_EXERCISE REQUIREMENTS_
Could you copy exactly the lines below from the one with "black trapezoid: moved 2 px left" to the one with "brown triangle: moved 2 px left", inclusive, leaving out any pictures?

_DATA PROVIDED_
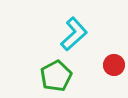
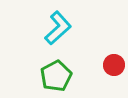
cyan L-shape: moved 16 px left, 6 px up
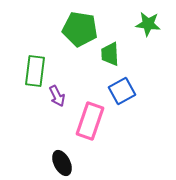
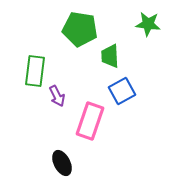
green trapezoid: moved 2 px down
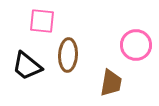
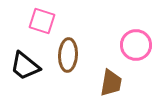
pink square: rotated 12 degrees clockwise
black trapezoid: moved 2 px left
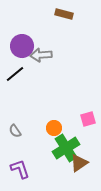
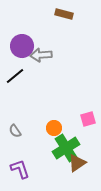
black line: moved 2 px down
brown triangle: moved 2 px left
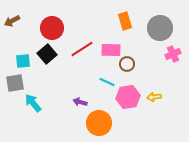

---

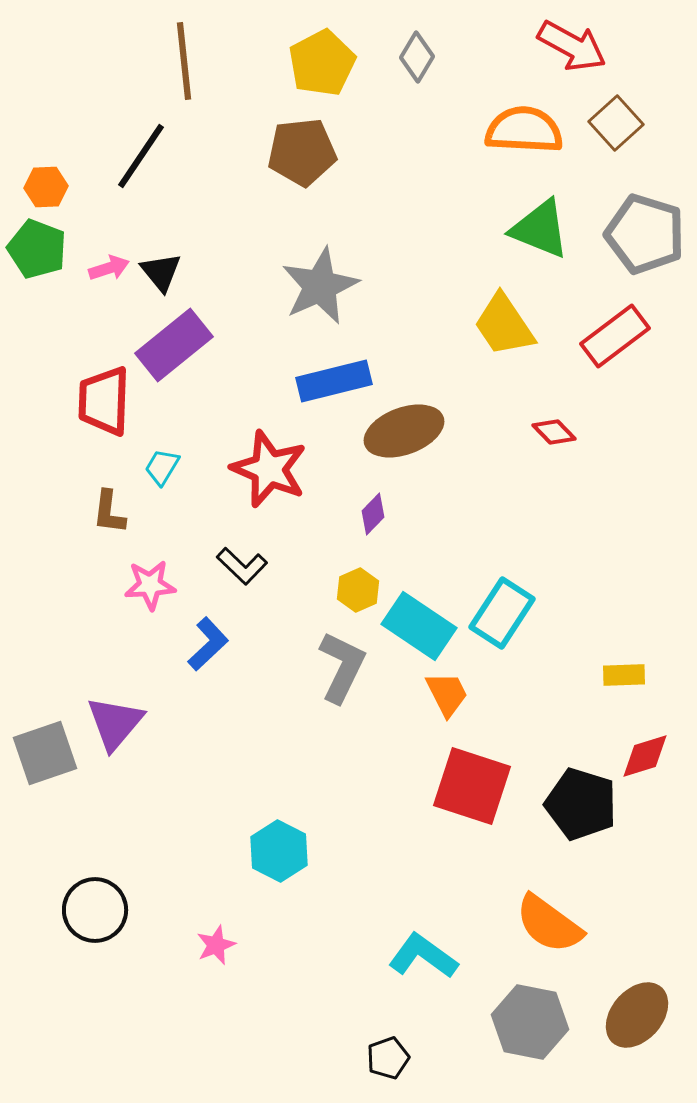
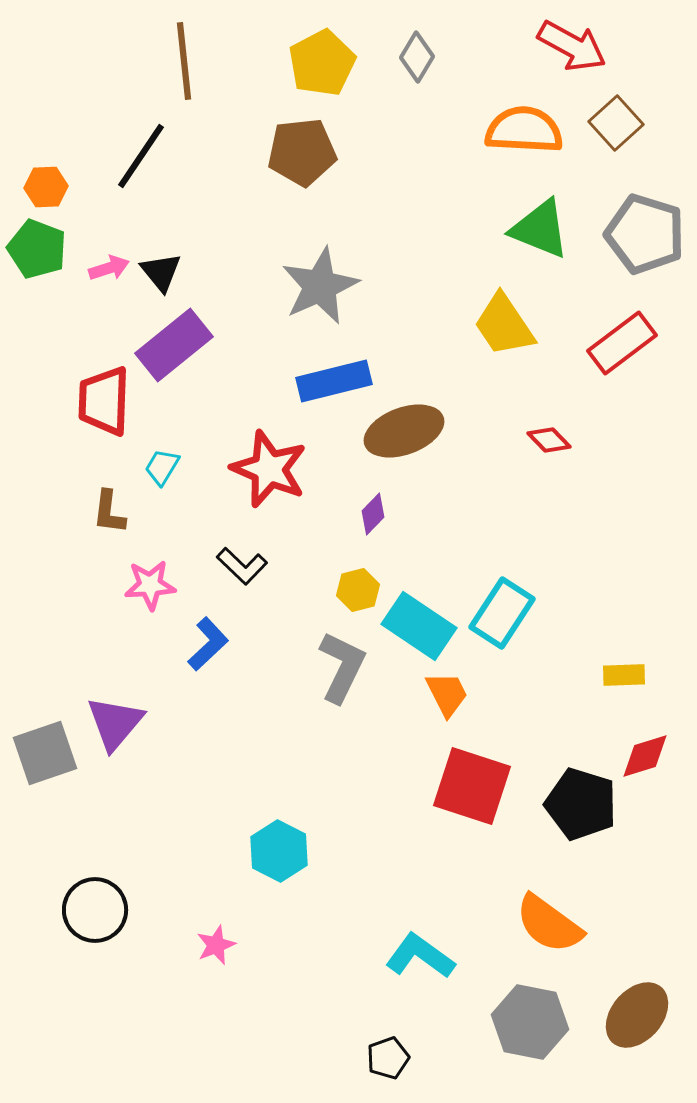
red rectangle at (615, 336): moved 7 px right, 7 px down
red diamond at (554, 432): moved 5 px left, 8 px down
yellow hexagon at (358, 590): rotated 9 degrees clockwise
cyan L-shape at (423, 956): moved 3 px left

_RESPONSE FOR THIS EXERCISE_
black trapezoid: moved 2 px left
black line: moved 2 px down
brown triangle: moved 2 px left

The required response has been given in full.